[Exercise description]: Please find how many lines of the data contain the string "none", and respond with that number only.

[Provided records]:
========
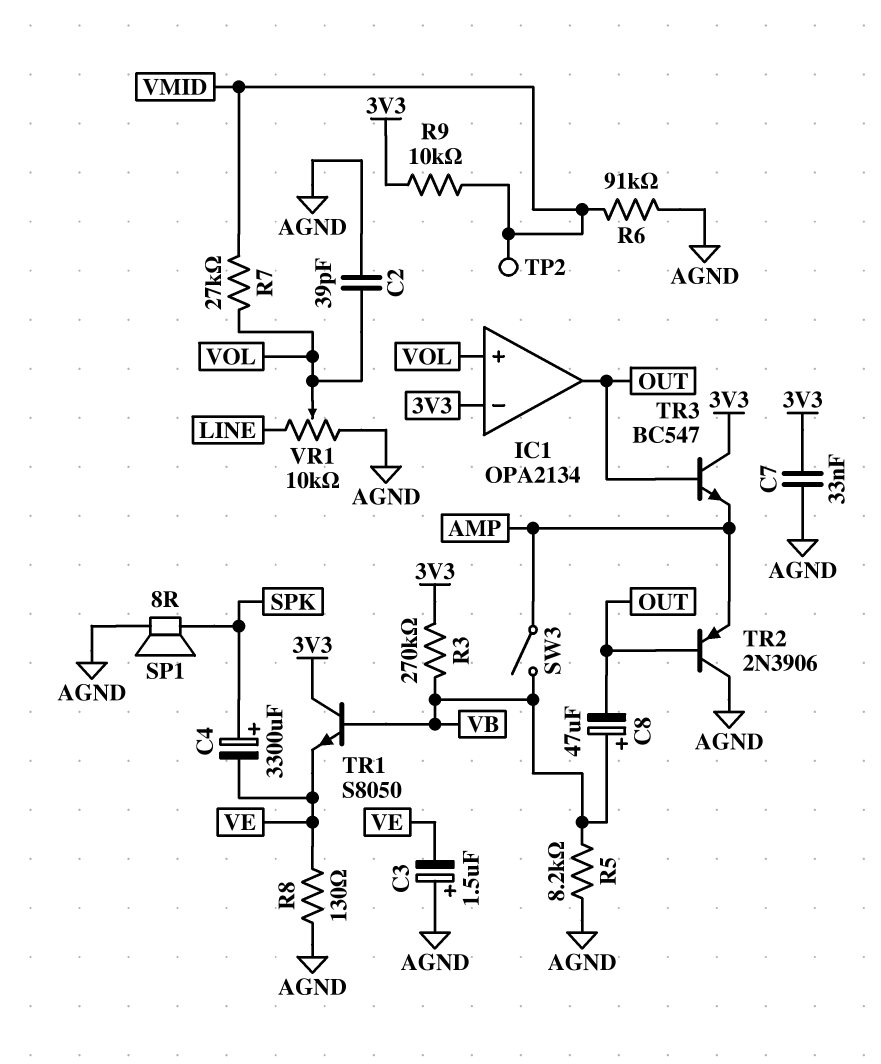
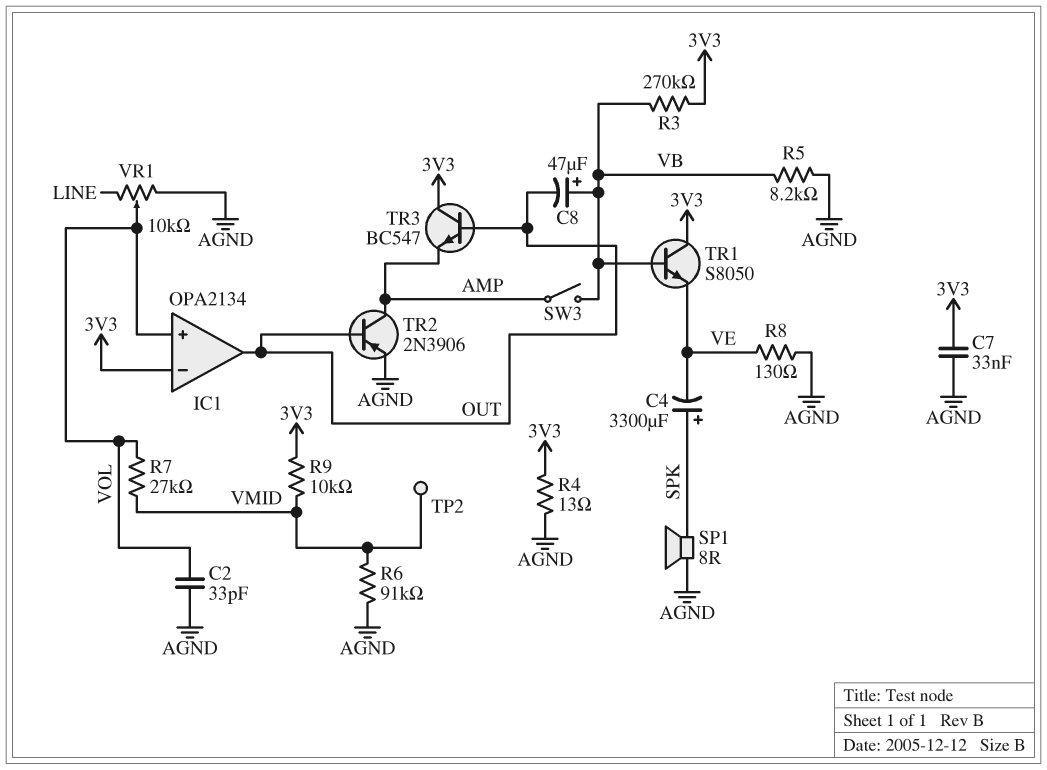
C2: 39pF (AGND, VOL) -> 33pF (AGND, VOL)
C3: 1.5uF (plus AGND, minus VE) -> none
R4: none -> 13 (3V3, AGND)
TR2: PNP 2N3906 (B OUT, C AGND, E AMP) -> PNP 2N3906 (B OUT, C AMP, E AGND)

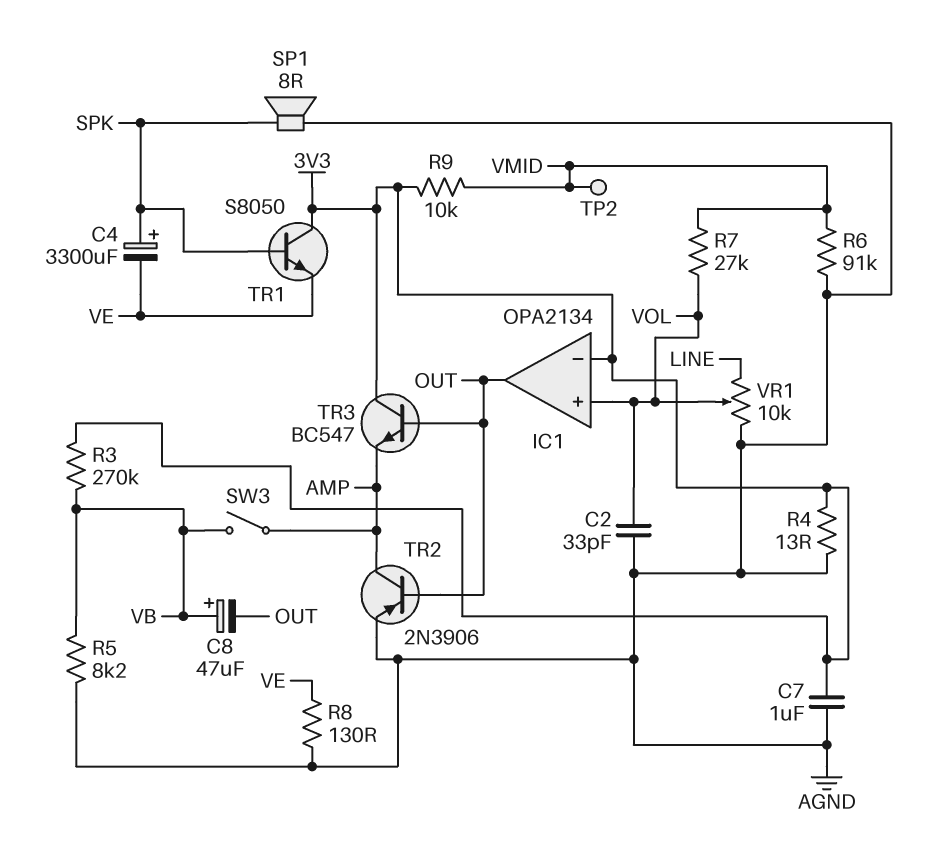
C7: 33nF (3V3, AGND) -> 1uF (3V3, AGND)
TR1: NPN S8050 (B VB, C 3V3, E VE) -> NPN S8050 (B SPK, C 3V3, E VE)

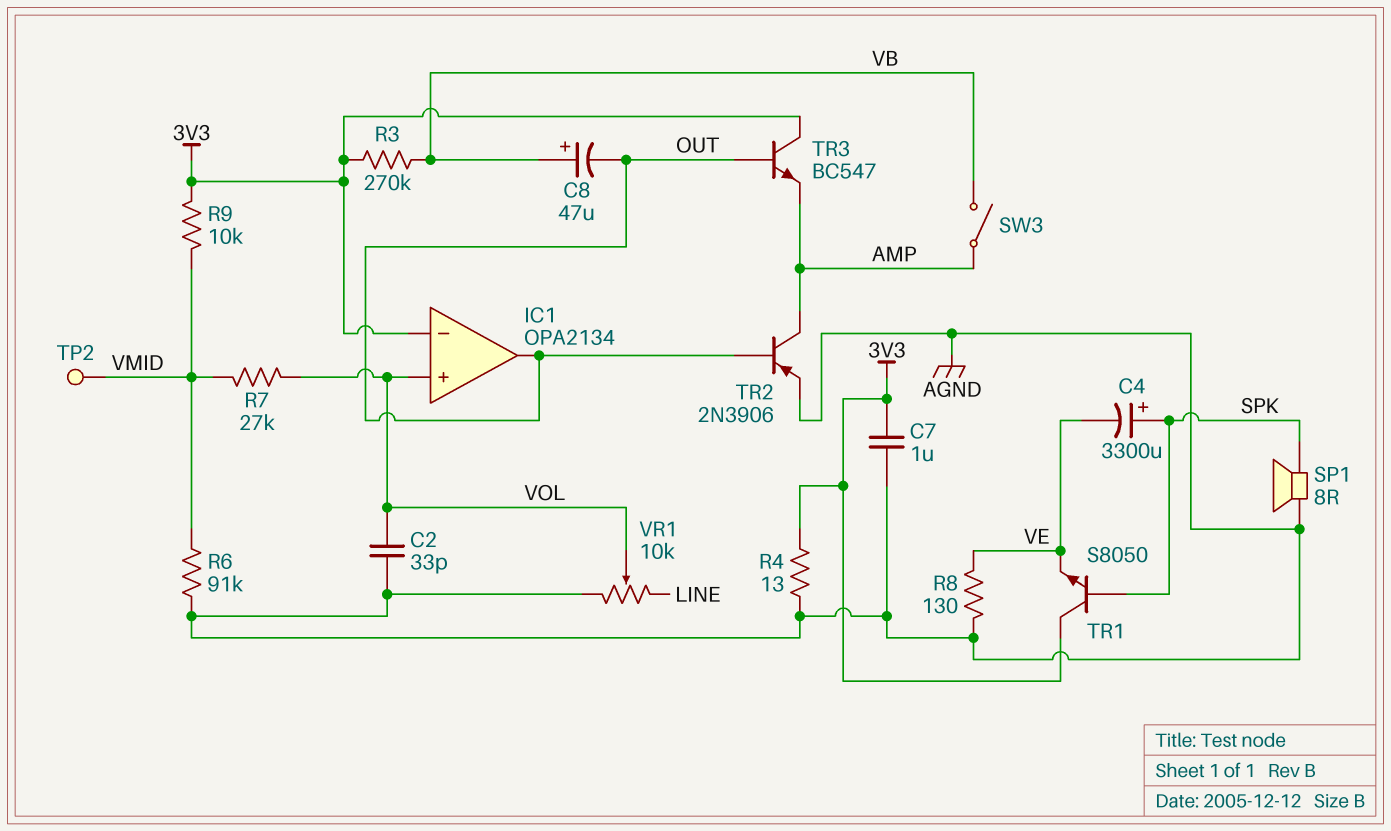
R5: 8.2k (AGND, VB) -> none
========
[Answer to this problem]: 3